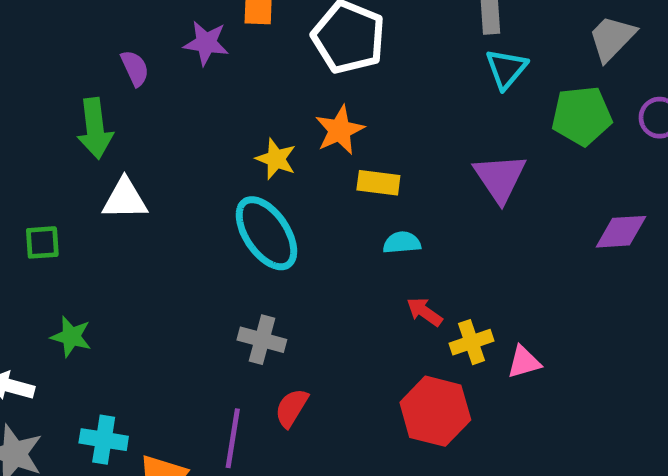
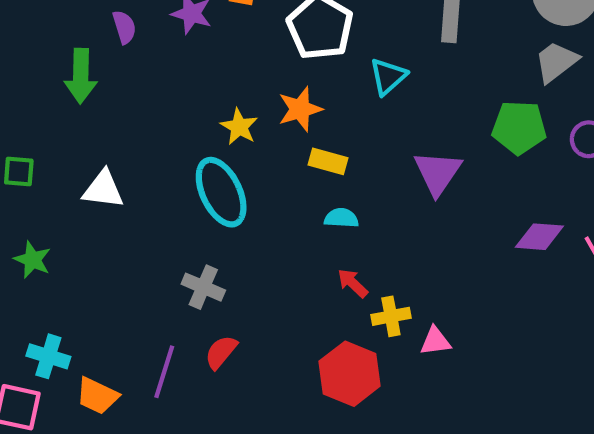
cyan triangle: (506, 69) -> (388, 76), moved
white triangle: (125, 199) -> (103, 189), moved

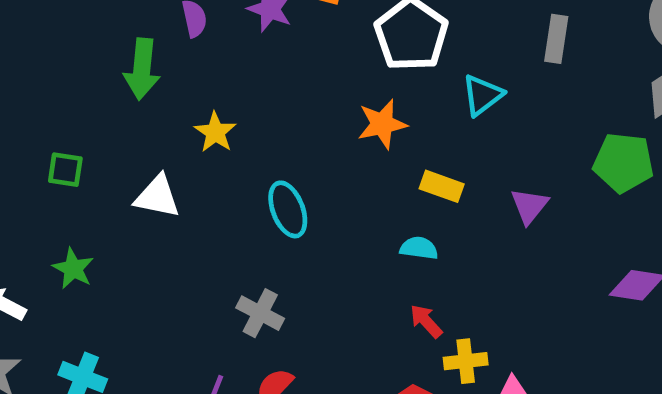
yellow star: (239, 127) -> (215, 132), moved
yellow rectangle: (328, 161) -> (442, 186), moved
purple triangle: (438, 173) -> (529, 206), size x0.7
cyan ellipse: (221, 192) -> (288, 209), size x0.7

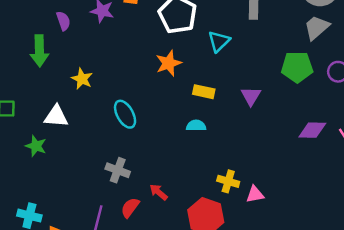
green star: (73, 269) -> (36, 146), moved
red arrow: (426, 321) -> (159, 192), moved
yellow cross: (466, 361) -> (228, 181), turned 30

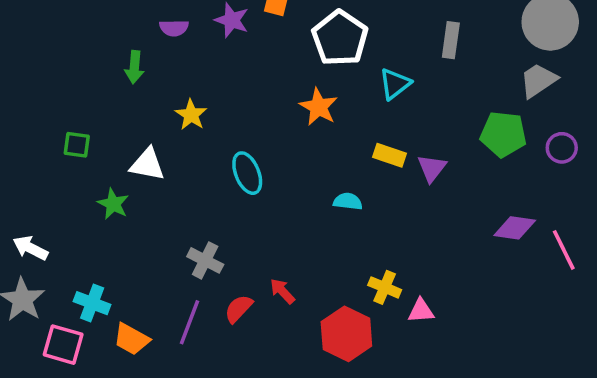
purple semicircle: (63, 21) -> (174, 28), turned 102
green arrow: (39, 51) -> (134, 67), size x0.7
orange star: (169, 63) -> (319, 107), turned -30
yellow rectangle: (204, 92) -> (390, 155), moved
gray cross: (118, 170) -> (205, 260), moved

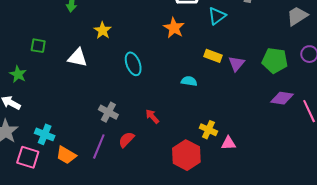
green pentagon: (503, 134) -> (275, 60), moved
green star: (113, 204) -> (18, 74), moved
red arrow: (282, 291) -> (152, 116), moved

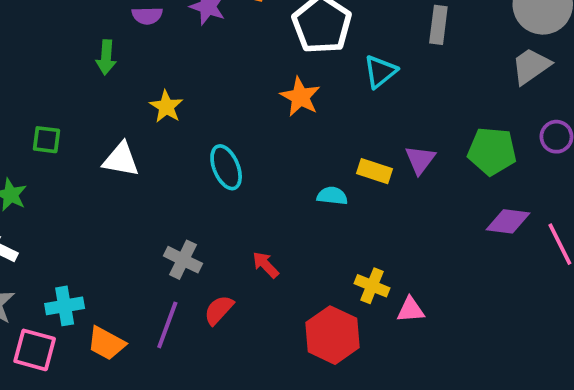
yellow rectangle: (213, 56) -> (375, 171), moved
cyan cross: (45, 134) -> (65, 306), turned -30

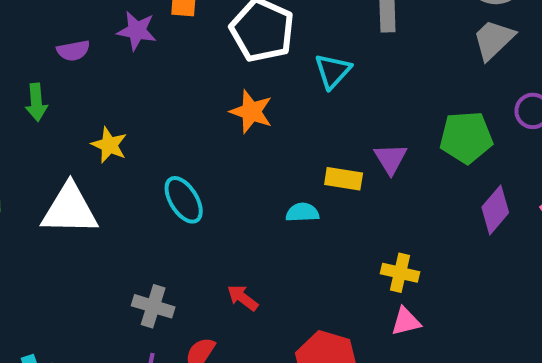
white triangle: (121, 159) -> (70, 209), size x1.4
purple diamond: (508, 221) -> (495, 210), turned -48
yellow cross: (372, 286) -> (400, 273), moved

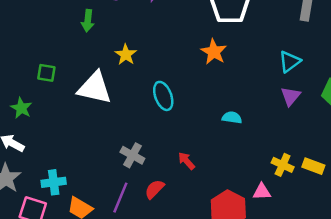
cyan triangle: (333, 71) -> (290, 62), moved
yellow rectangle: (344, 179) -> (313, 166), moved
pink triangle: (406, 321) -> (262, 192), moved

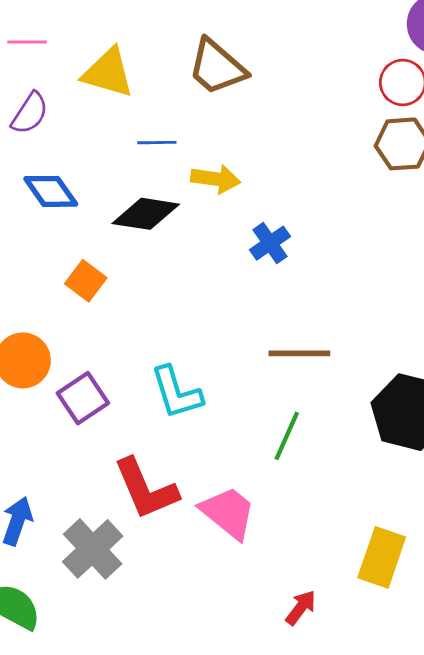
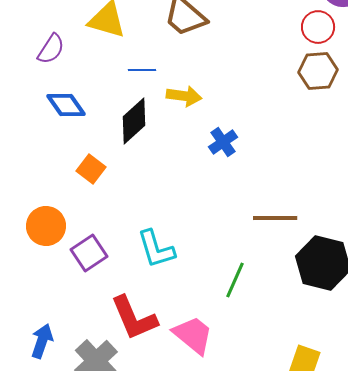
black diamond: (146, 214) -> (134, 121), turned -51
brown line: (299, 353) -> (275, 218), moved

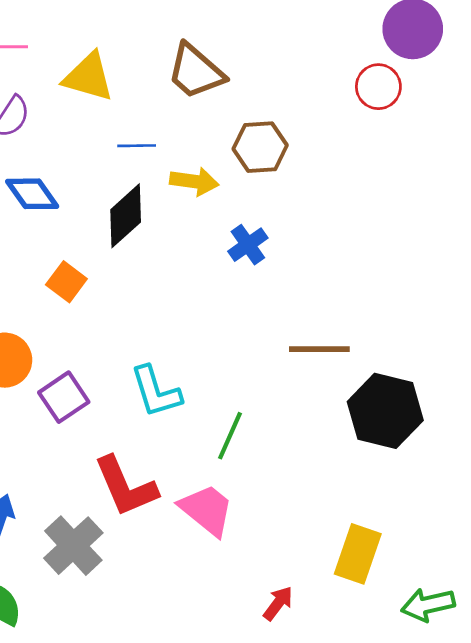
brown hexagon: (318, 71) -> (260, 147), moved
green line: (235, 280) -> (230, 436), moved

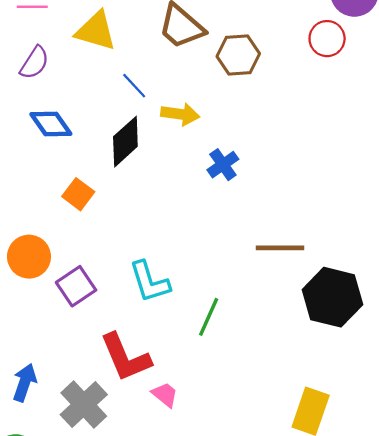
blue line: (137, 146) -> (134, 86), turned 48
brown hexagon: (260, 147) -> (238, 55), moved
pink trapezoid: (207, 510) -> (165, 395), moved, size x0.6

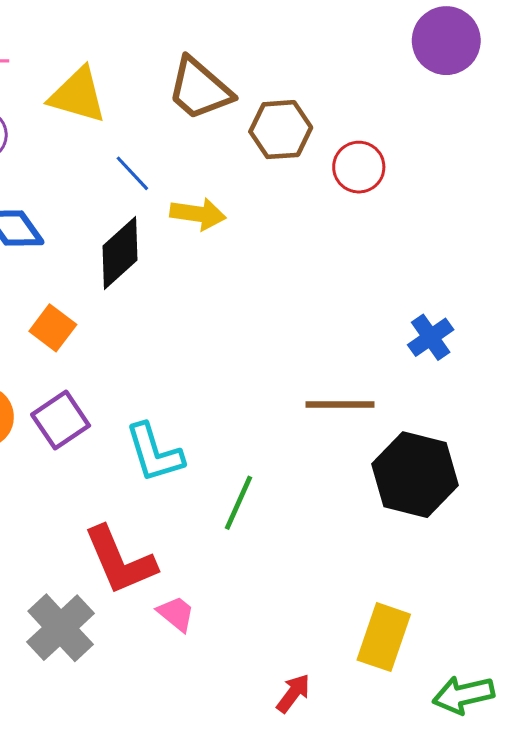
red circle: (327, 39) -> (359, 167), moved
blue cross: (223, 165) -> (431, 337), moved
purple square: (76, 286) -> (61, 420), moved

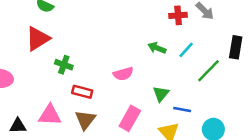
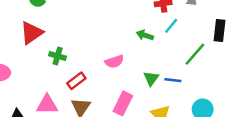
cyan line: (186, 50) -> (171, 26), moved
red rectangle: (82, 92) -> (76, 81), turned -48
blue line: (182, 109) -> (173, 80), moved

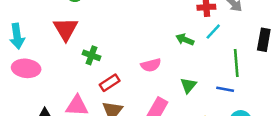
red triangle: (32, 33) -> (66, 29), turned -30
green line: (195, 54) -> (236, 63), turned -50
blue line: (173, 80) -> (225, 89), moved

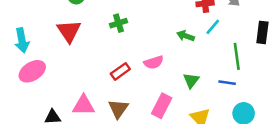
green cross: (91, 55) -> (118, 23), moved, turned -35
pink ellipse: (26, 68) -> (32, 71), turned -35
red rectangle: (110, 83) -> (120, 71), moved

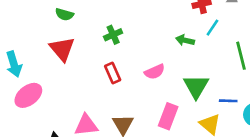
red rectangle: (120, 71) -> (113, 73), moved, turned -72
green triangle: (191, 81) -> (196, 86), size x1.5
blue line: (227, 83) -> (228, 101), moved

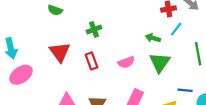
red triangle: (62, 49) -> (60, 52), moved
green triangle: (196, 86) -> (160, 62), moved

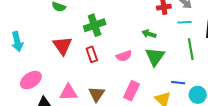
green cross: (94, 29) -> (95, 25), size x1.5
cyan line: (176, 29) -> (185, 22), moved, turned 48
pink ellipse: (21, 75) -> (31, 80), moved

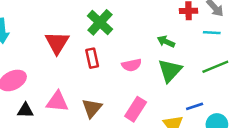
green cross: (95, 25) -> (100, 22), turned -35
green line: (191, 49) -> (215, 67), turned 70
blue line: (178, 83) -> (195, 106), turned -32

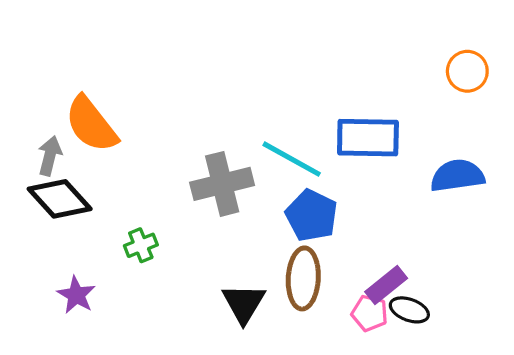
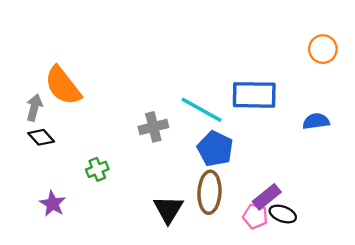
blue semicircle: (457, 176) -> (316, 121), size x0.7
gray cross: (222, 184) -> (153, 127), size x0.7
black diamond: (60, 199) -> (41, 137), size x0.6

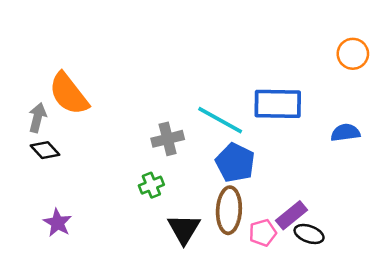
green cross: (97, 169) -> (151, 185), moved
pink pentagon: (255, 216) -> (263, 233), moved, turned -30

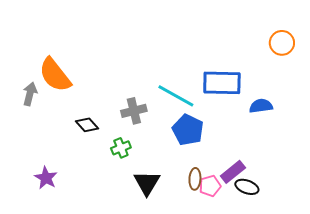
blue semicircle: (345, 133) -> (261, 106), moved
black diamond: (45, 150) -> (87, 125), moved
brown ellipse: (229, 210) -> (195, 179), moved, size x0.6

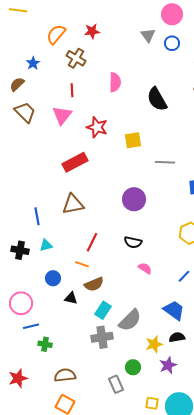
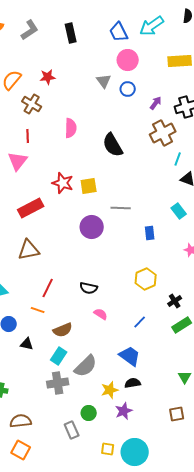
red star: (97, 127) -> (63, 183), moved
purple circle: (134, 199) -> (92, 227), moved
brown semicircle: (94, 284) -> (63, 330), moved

====

For this exercise, return every line from the data that holds the string "diamond".

PROBLEM SOLUTION:
purple diamond: (508, 221) -> (495, 210), turned -48
black diamond: (146, 214) -> (134, 121), turned -51
black diamond: (60, 199) -> (41, 137), size x0.6
black diamond: (45, 150) -> (87, 125), moved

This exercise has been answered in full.